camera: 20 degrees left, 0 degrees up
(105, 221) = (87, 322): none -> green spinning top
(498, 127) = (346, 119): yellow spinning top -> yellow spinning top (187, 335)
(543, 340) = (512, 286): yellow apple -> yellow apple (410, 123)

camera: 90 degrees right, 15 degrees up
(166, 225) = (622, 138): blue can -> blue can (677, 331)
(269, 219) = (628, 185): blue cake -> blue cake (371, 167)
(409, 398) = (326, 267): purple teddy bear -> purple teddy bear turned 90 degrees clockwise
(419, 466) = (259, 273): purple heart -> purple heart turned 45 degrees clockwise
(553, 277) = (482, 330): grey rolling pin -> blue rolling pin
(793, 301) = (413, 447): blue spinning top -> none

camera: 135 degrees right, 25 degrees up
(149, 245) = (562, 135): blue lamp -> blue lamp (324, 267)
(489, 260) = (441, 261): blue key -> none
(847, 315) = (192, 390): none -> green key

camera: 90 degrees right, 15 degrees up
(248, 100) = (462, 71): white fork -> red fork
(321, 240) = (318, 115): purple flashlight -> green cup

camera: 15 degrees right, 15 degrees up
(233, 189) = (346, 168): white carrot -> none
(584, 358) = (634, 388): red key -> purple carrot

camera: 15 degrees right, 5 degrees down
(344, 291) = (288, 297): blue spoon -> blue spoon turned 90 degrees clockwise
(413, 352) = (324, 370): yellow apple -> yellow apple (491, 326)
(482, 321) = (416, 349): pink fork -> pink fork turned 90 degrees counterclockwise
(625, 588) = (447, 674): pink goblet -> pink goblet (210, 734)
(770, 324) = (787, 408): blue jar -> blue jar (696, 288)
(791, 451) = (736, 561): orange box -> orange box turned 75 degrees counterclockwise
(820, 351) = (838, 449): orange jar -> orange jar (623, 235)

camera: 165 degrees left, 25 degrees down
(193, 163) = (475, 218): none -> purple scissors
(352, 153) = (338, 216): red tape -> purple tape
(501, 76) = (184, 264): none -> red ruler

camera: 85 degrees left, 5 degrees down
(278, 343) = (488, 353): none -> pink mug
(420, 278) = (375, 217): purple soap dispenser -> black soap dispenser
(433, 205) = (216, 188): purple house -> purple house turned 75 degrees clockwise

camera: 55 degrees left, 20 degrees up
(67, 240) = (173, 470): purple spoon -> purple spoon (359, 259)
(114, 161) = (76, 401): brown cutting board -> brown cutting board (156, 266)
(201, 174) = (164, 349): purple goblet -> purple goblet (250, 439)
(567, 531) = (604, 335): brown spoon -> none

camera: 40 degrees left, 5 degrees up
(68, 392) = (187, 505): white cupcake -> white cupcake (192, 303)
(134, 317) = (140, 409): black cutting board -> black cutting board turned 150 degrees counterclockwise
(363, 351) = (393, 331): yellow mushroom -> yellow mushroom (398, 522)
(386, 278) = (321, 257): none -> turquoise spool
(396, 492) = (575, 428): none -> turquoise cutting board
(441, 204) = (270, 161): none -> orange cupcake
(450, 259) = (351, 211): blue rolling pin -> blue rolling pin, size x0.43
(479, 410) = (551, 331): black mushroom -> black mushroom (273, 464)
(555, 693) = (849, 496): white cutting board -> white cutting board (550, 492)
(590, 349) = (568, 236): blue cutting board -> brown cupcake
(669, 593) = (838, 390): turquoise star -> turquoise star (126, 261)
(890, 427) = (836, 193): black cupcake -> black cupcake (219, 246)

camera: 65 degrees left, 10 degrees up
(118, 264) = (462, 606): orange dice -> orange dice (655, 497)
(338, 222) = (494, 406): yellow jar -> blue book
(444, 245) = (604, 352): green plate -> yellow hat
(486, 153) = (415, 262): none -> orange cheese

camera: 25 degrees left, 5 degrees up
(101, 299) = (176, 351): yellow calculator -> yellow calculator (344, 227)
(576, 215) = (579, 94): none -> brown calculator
-------
Report only a number: how many lines in the material above contain the string "counterclockwise".

RESULT FOR THIS TASK:
3